◆ Required work ◆
Verbatim copy, images omitted: return the full listing.
= = = =
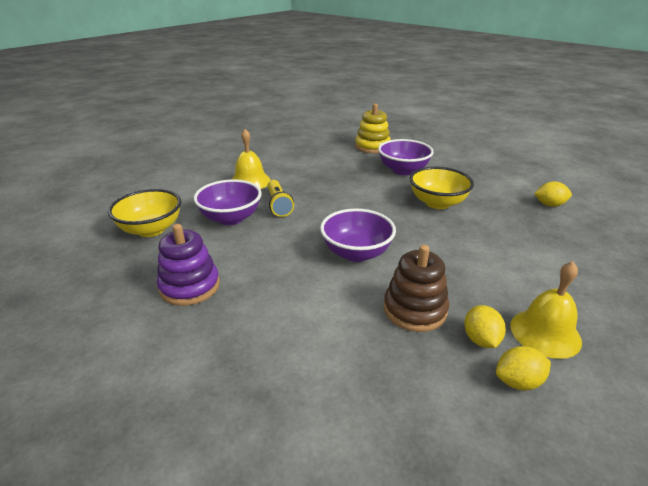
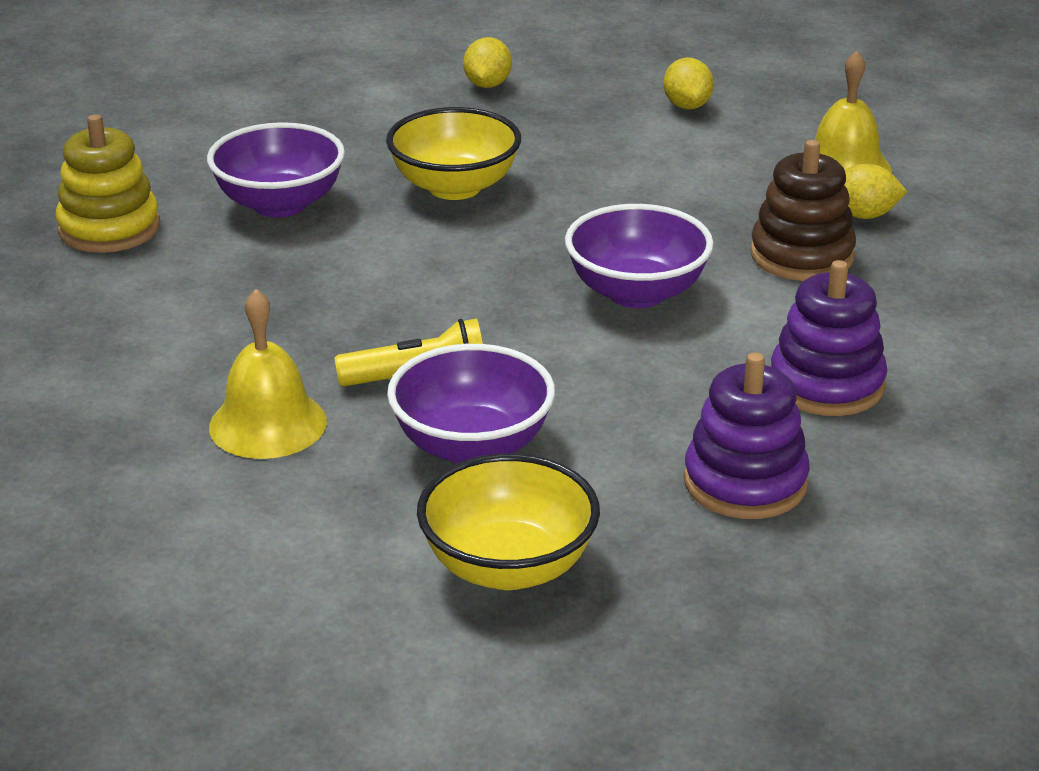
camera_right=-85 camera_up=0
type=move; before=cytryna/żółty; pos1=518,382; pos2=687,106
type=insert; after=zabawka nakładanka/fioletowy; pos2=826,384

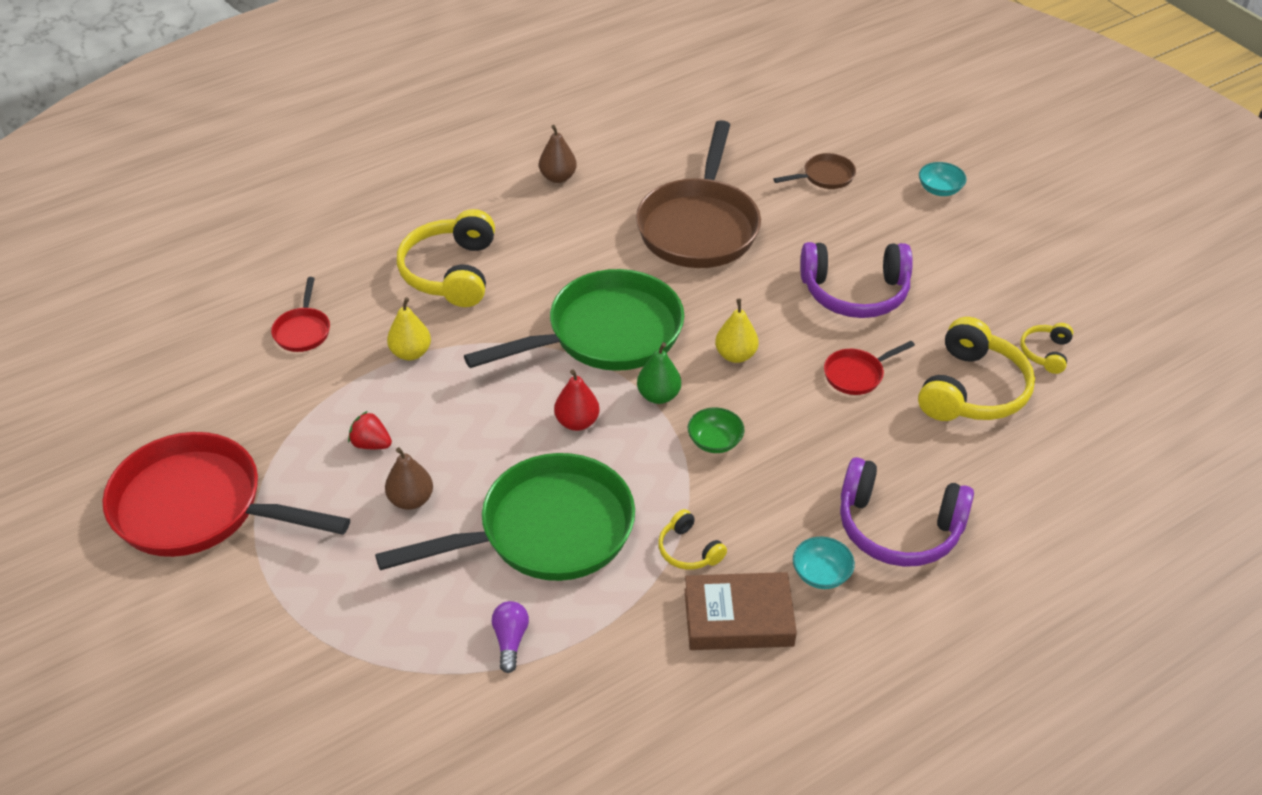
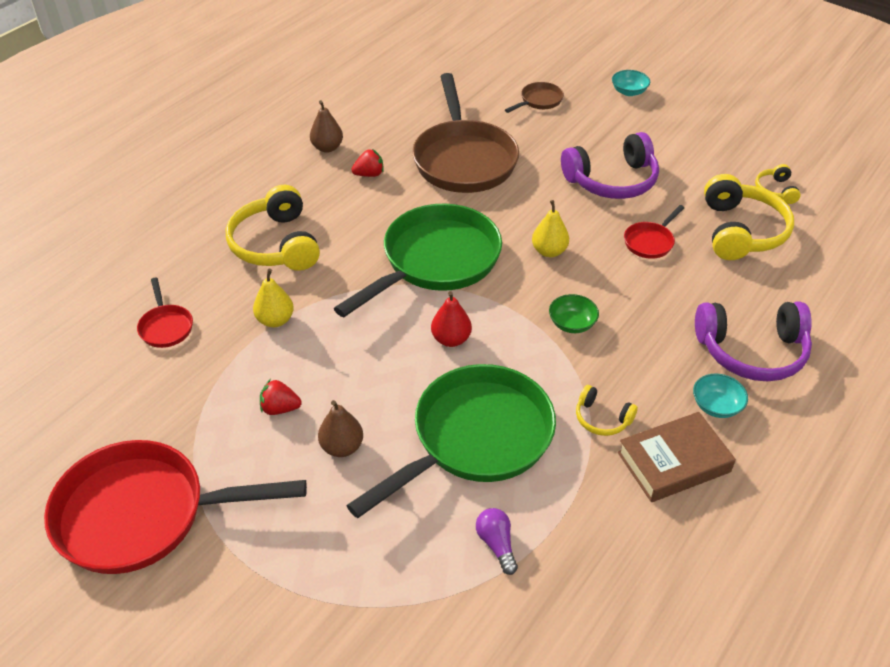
camera_right=-20 camera_up=0
type=delete; before=gruszka/zielony; pos1=658,396
type=insert; after=truskawka/czerwony; pos2=369,174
= = = =
◆ Exercise result ◆
camera_right=-85 camera_up=0
type=move; before=cytryna/żółty; pos1=518,382; pos2=687,106
type=insert; after=zabawka nakładanka/fioletowy; pos2=826,384

camera_right=-20 camera_up=0
type=delete; before=gruszka/zielony; pos1=658,396
type=insert; after=truskawka/czerwony; pos2=369,174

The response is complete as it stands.